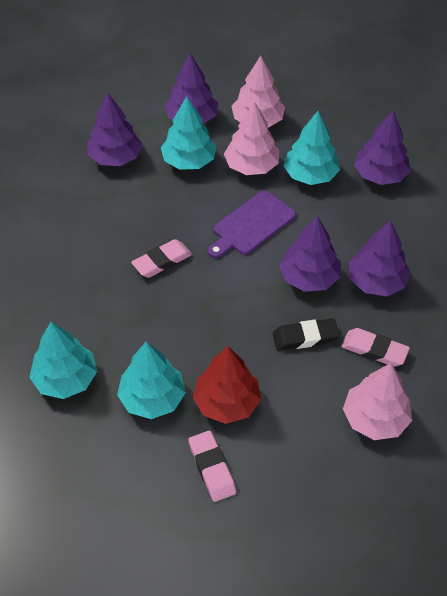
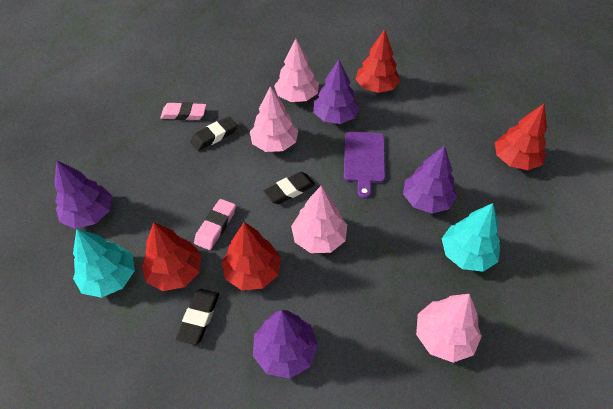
black eraser: [273,318,339,351] = 1 -> [176,289,219,345] [190,116,238,151] [264,172,316,204] = 3
pink eraser: [131,239,192,278] [188,431,236,502] [341,328,410,367] = 3 -> [160,102,206,120] [194,199,236,250] = 2
pink tree: [224,101,279,175] [232,56,285,128] [343,363,412,440] = 3 -> [250,86,298,152] [274,39,319,102] [291,186,347,253] [416,294,482,363] = 4
purple tree: [87,92,143,166] [165,53,218,124] [279,216,340,292] [349,220,410,296] [354,110,411,185] = 5 -> [54,160,112,229] [253,310,319,378] [313,59,360,124] [403,145,457,214] = 4
red tree: [193,346,261,424] = 1 -> [142,222,201,291] [222,222,281,290] [356,29,400,93] [495,104,547,170] = 4
turquoise tree: [29,321,97,399] [117,341,186,419] [161,96,216,170] [283,111,340,185] = 4 -> [73,229,135,298] [442,203,500,272] = 2

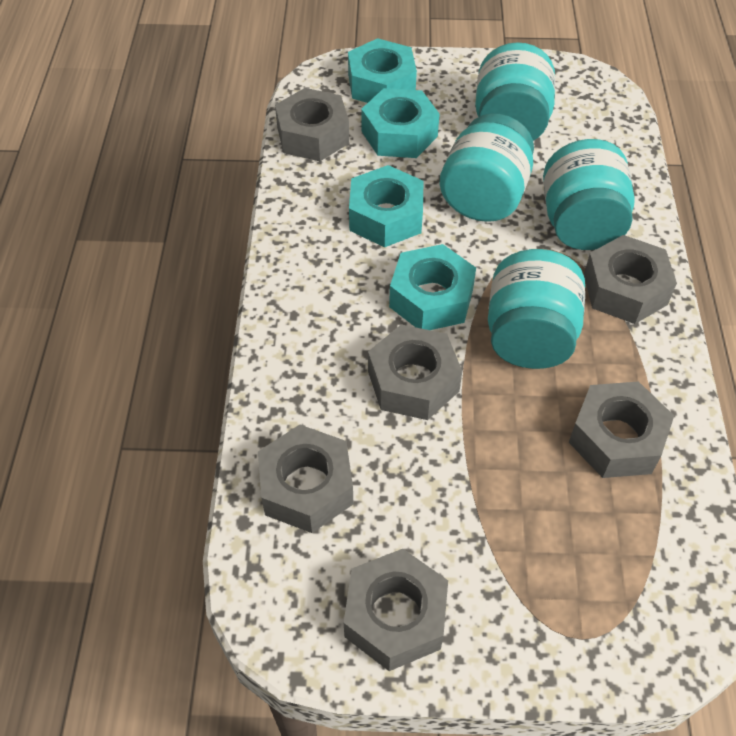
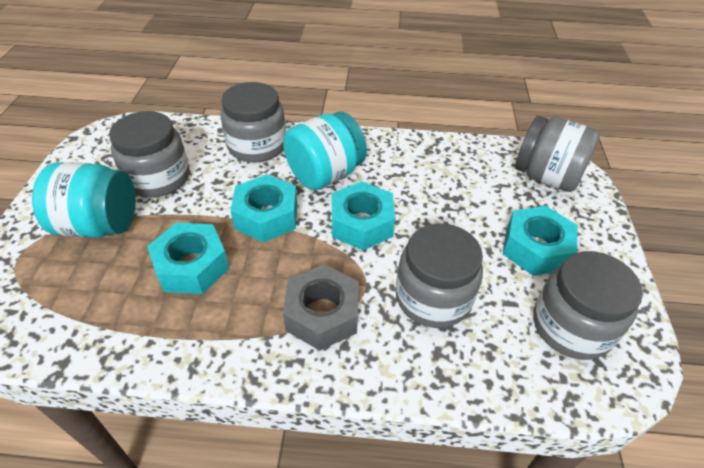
grey jar: none = 0 -> [109,111,189,197] [221,82,286,162] [396,223,483,328] [515,116,600,192] [533,251,643,360] = 5
grey nut: [258,425,353,533] [275,88,349,161] [344,549,448,671] [368,324,462,420] [569,381,674,478] [584,235,677,324] = 6 -> [283,264,359,351] = 1
turquoise jar: [440,114,534,222] [475,42,555,141] [488,249,585,369] [543,139,634,250] = 4 -> [32,162,136,238] [283,112,367,190] = 2

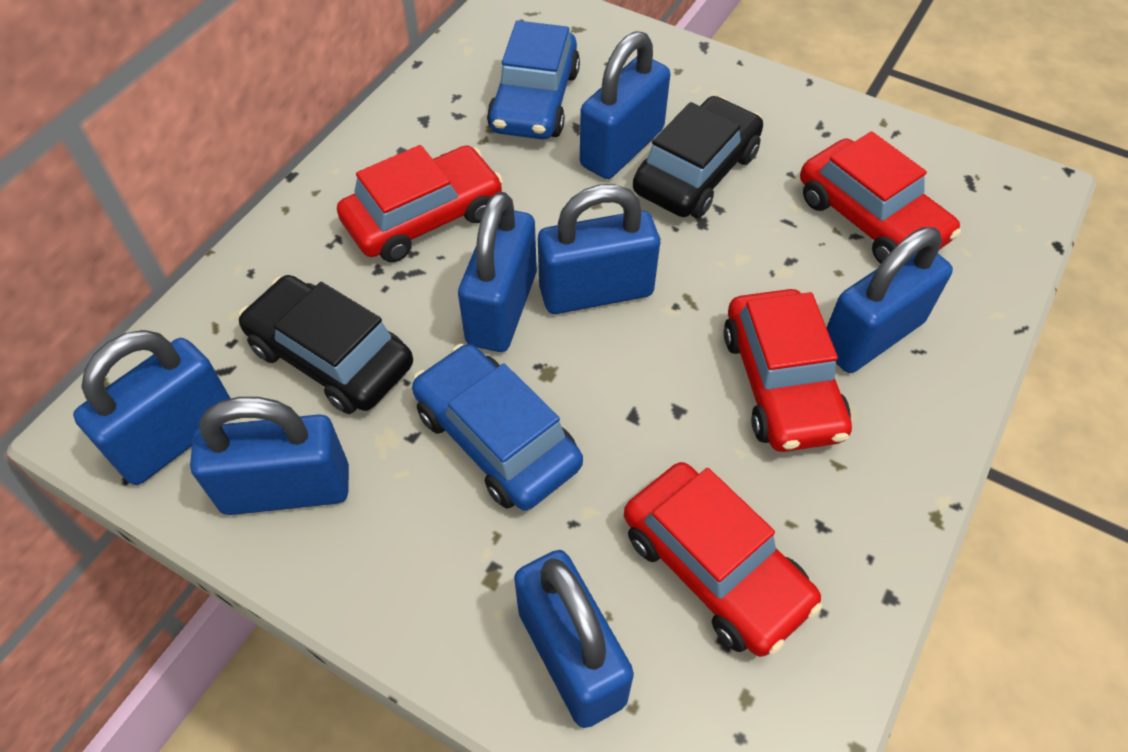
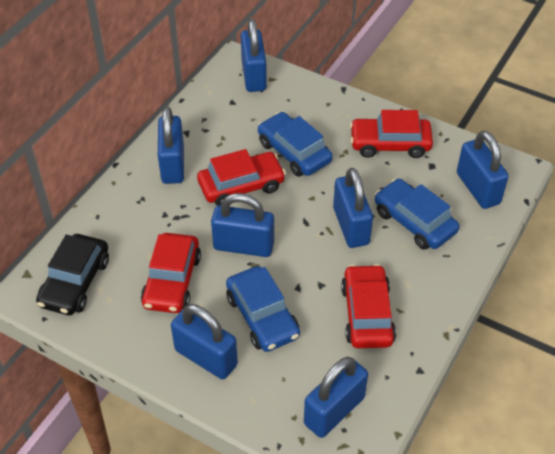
black car: [239,275,413,414] [633,96,763,218] = 2 -> [36,234,109,315] = 1
blue car: [412,344,583,511] [487,21,580,139] = 2 -> [226,266,300,352] [258,112,333,177] [375,179,460,250] = 3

____

• **PROBLEM STATEMENT**
The line with "black car: [239,275,413,414]" and all lines after it through the end of the data above: write these out exactly and add nothing.

• **EXERCISE SOLUTION**
black car: [239,275,413,414] [633,96,763,218] = 2 -> [36,234,109,315] = 1
blue car: [412,344,583,511] [487,21,580,139] = 2 -> [226,266,300,352] [258,112,333,177] [375,179,460,250] = 3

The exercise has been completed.